Records drawn from a dataset
==========

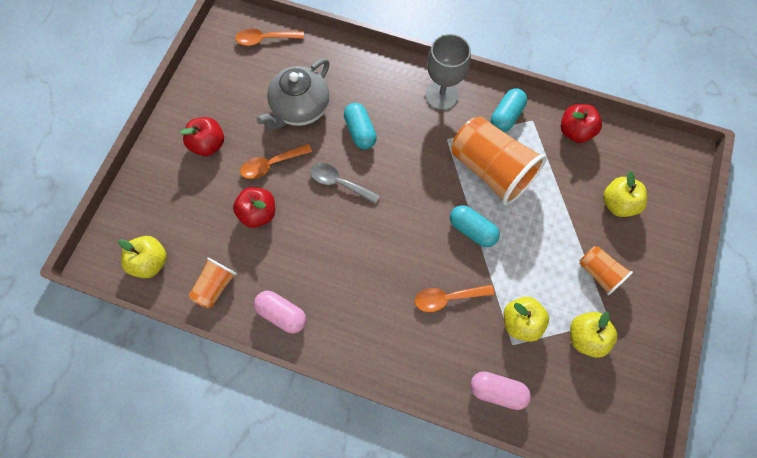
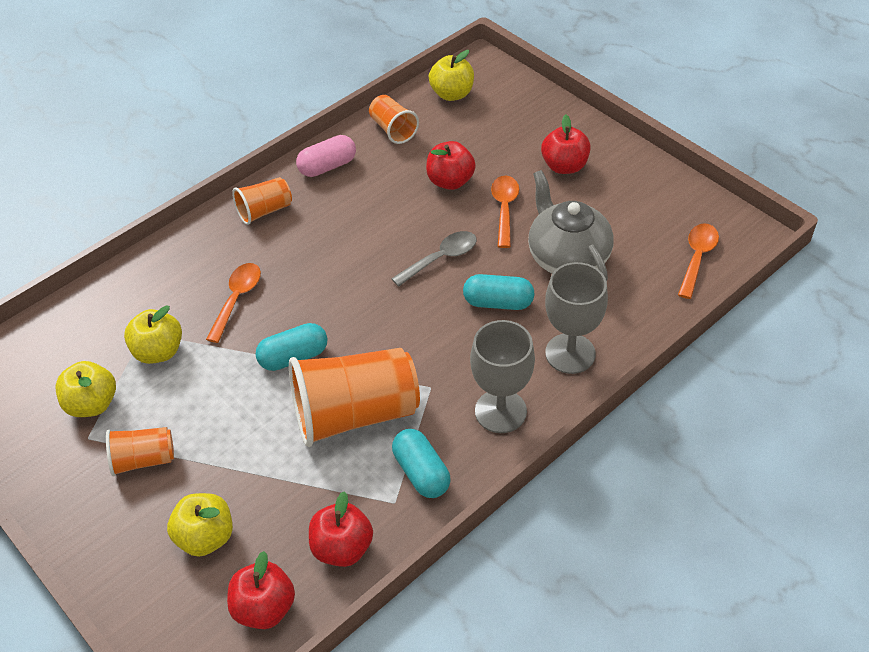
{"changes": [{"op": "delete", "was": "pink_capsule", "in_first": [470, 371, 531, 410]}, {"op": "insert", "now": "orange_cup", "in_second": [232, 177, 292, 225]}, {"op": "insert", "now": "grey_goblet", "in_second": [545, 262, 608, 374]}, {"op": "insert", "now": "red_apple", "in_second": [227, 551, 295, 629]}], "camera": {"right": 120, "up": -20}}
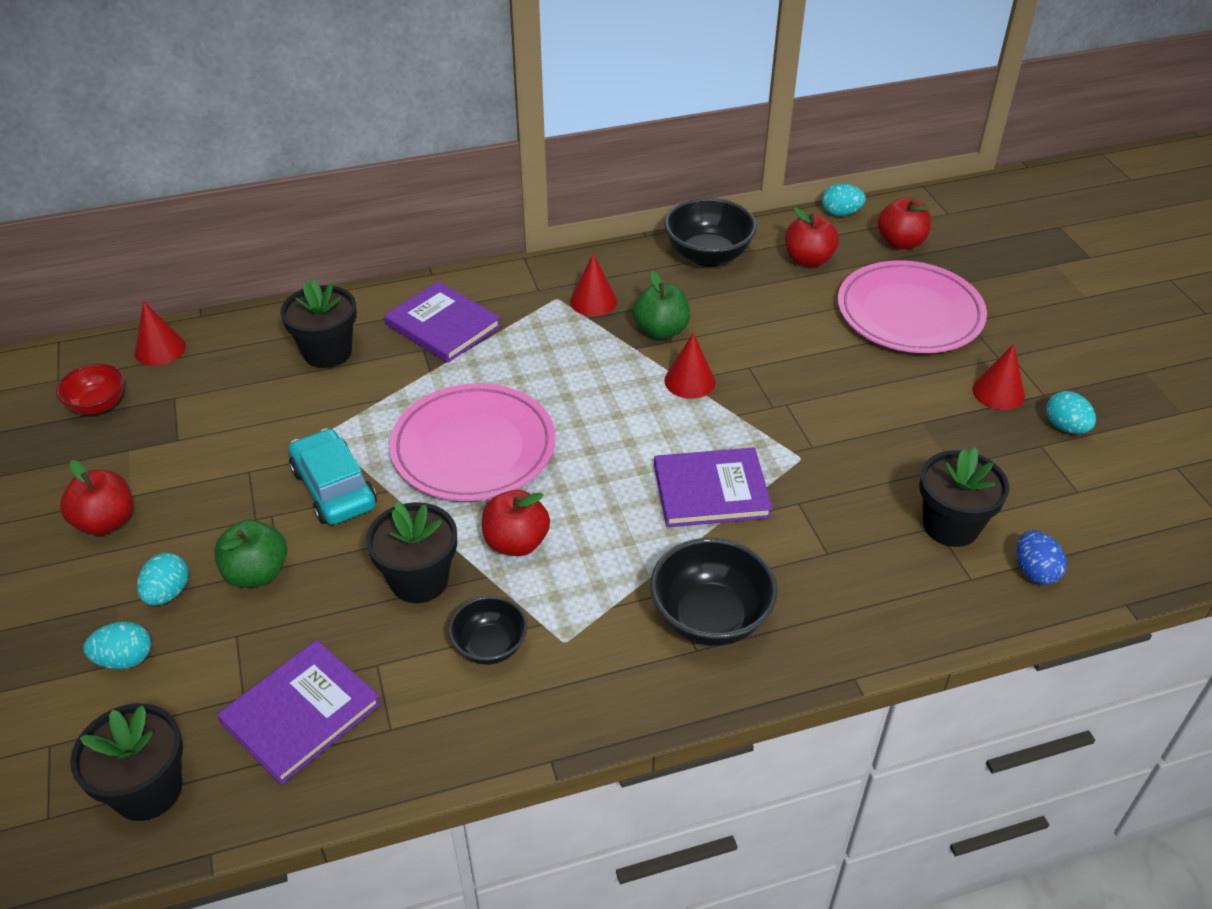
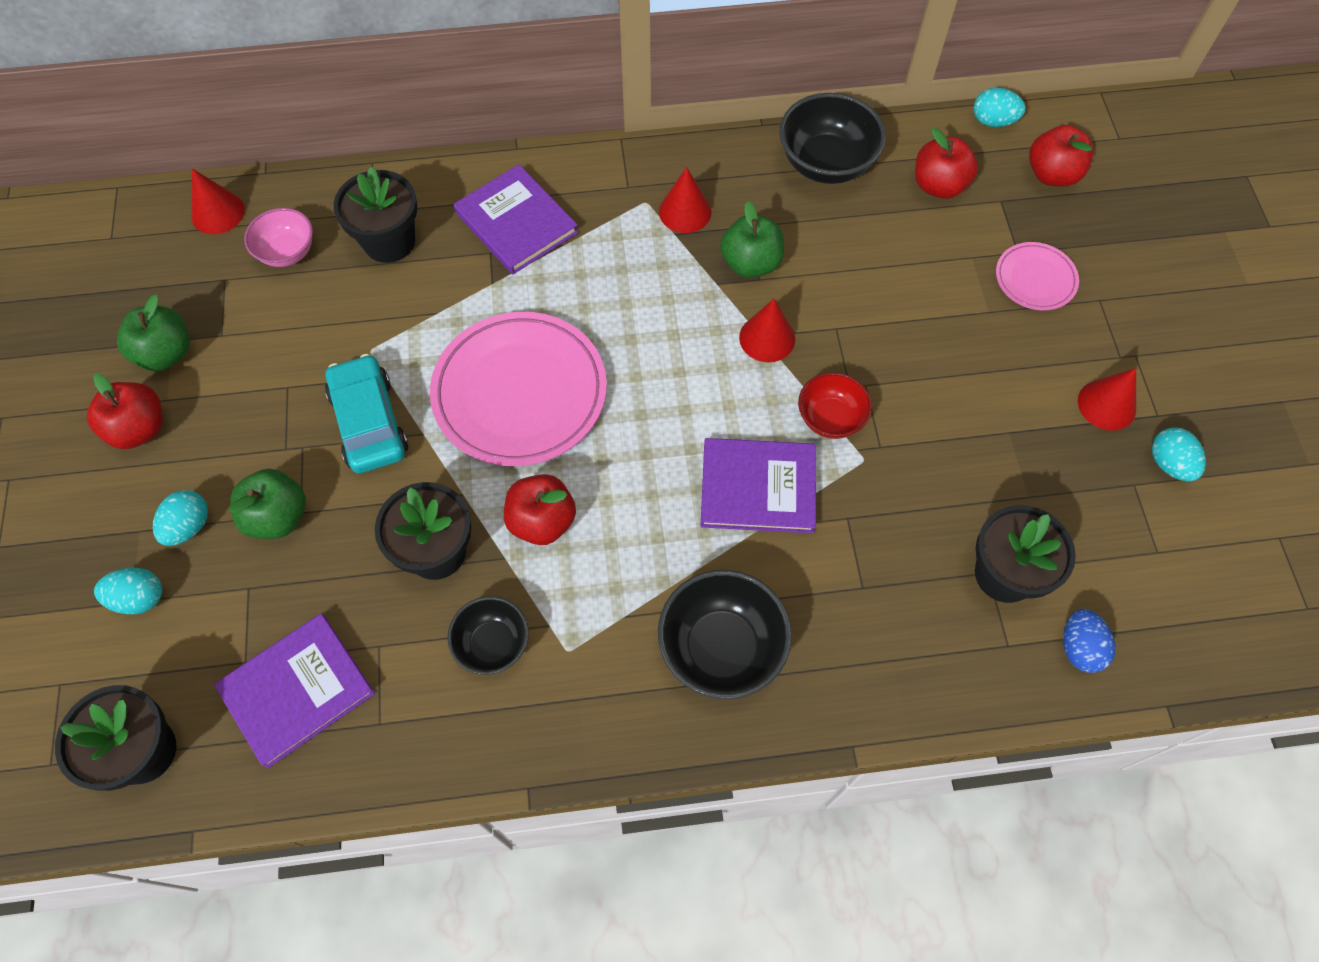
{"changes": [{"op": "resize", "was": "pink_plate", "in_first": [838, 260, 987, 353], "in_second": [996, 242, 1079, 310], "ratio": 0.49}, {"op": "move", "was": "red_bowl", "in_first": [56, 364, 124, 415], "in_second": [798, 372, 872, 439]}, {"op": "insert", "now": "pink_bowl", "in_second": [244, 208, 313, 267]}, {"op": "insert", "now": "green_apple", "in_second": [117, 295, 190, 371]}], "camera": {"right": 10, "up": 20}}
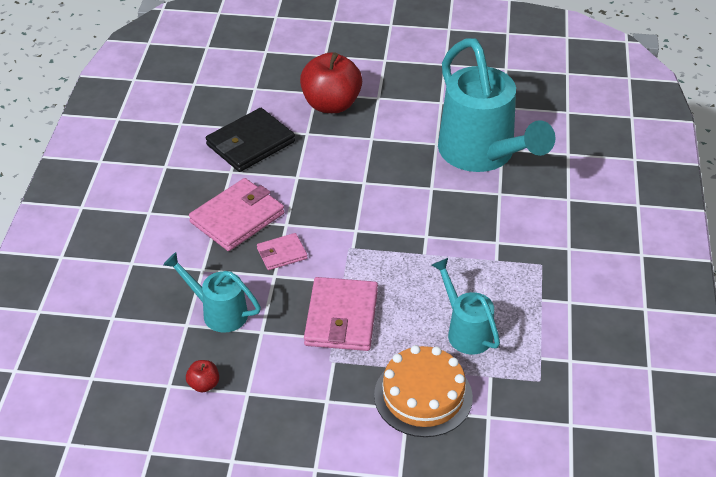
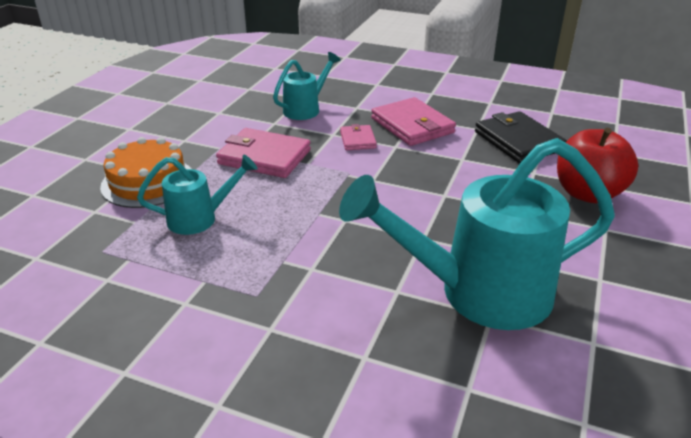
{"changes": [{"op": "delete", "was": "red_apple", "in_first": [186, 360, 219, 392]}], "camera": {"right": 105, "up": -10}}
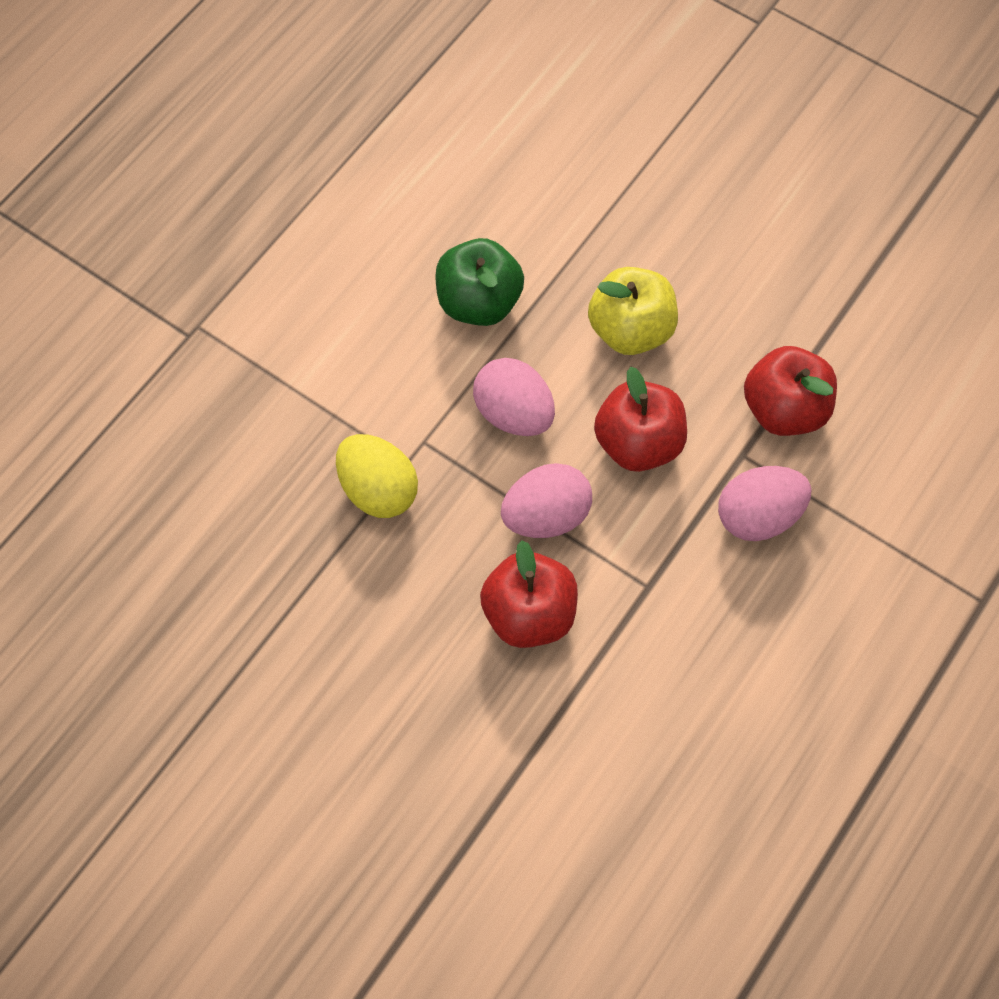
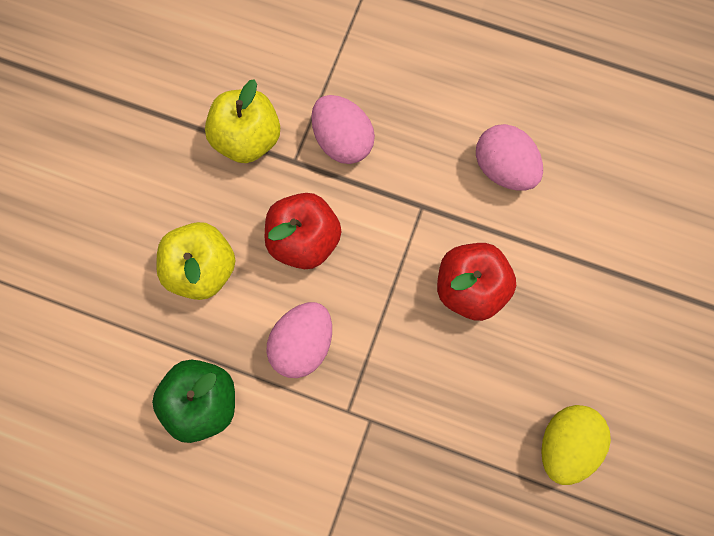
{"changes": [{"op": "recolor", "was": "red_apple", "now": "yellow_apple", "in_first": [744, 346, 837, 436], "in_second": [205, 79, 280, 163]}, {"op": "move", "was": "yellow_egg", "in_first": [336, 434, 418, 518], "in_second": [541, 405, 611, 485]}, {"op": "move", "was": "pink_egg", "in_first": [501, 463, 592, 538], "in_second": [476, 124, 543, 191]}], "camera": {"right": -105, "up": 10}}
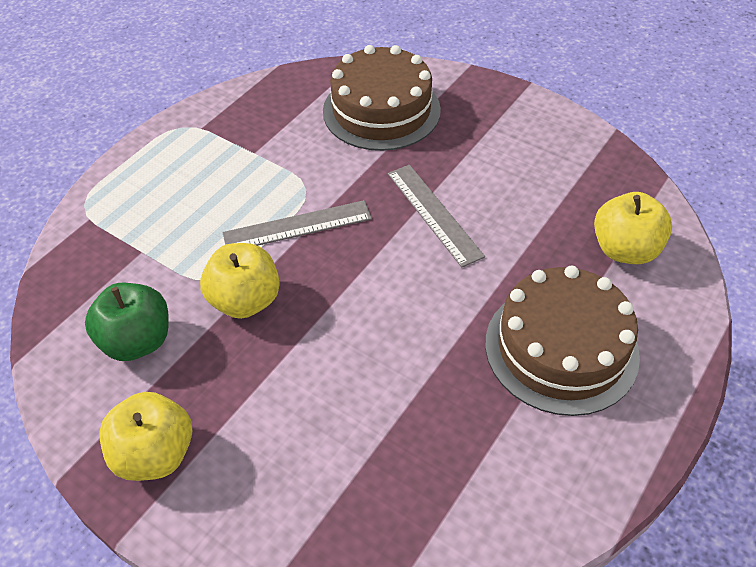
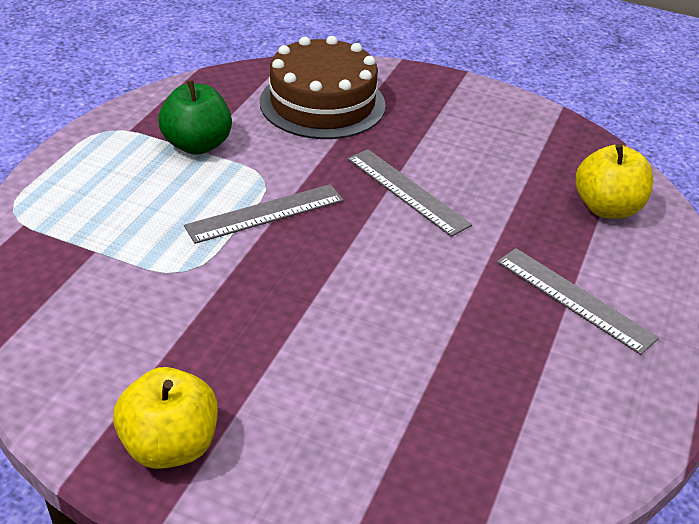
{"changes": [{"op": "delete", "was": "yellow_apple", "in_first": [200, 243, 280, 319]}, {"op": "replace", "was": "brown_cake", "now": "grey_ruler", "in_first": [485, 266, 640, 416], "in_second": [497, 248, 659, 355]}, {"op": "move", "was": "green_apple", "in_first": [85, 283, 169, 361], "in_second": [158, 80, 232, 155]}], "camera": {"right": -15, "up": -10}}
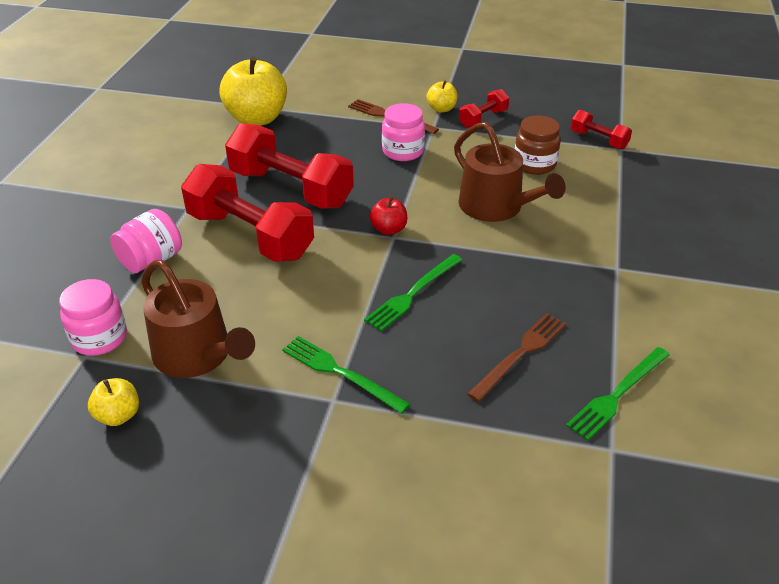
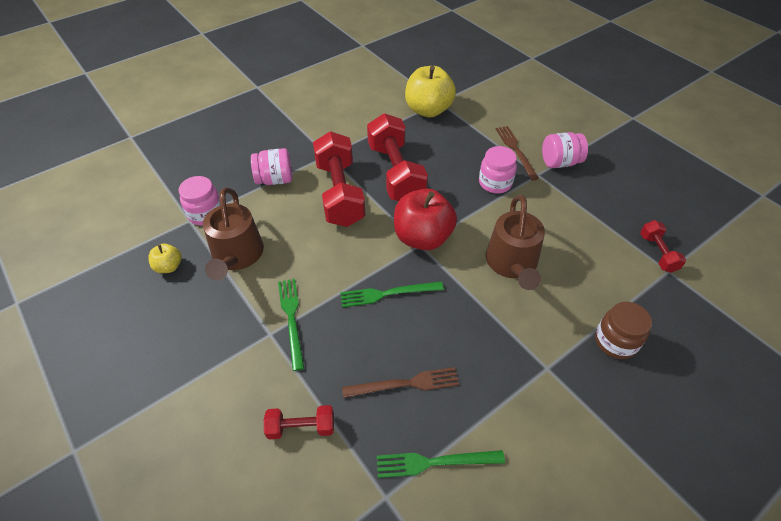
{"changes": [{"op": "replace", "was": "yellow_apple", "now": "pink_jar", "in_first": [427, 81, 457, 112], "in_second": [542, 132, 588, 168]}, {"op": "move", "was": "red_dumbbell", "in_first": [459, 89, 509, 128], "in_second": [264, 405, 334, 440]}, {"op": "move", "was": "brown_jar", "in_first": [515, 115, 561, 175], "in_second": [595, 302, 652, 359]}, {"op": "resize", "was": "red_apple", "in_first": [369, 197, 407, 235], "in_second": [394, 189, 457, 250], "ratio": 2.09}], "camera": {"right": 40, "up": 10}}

==========

REQUIREMENT:
Line by line, write out the entries exactly, and leave the pictures out.

RESPONSE TO THE EXERCISE:
{"changes": [{"op": "delete", "was": "pink_capsule", "in_first": [470, 371, 531, 410]}, {"op": "insert", "now": "orange_cup", "in_second": [232, 177, 292, 225]}, {"op": "insert", "now": "grey_goblet", "in_second": [545, 262, 608, 374]}, {"op": "insert", "now": "red_apple", "in_second": [227, 551, 295, 629]}], "camera": {"right": 120, "up": -20}}
{"changes": [{"op": "resize", "was": "pink_plate", "in_first": [838, 260, 987, 353], "in_second": [996, 242, 1079, 310], "ratio": 0.49}, {"op": "move", "was": "red_bowl", "in_first": [56, 364, 124, 415], "in_second": [798, 372, 872, 439]}, {"op": "insert", "now": "pink_bowl", "in_second": [244, 208, 313, 267]}, {"op": "insert", "now": "green_apple", "in_second": [117, 295, 190, 371]}], "camera": {"right": 10, "up": 20}}
{"changes": [{"op": "delete", "was": "red_apple", "in_first": [186, 360, 219, 392]}], "camera": {"right": 105, "up": -10}}
{"changes": [{"op": "recolor", "was": "red_apple", "now": "yellow_apple", "in_first": [744, 346, 837, 436], "in_second": [205, 79, 280, 163]}, {"op": "move", "was": "yellow_egg", "in_first": [336, 434, 418, 518], "in_second": [541, 405, 611, 485]}, {"op": "move", "was": "pink_egg", "in_first": [501, 463, 592, 538], "in_second": [476, 124, 543, 191]}], "camera": {"right": -105, "up": 10}}
{"changes": [{"op": "delete", "was": "yellow_apple", "in_first": [200, 243, 280, 319]}, {"op": "replace", "was": "brown_cake", "now": "grey_ruler", "in_first": [485, 266, 640, 416], "in_second": [497, 248, 659, 355]}, {"op": "move", "was": "green_apple", "in_first": [85, 283, 169, 361], "in_second": [158, 80, 232, 155]}], "camera": {"right": -15, "up": -10}}
{"changes": [{"op": "replace", "was": "yellow_apple", "now": "pink_jar", "in_first": [427, 81, 457, 112], "in_second": [542, 132, 588, 168]}, {"op": "move", "was": "red_dumbbell", "in_first": [459, 89, 509, 128], "in_second": [264, 405, 334, 440]}, {"op": "move", "was": "brown_jar", "in_first": [515, 115, 561, 175], "in_second": [595, 302, 652, 359]}, {"op": "resize", "was": "red_apple", "in_first": [369, 197, 407, 235], "in_second": [394, 189, 457, 250], "ratio": 2.09}], "camera": {"right": 40, "up": 10}}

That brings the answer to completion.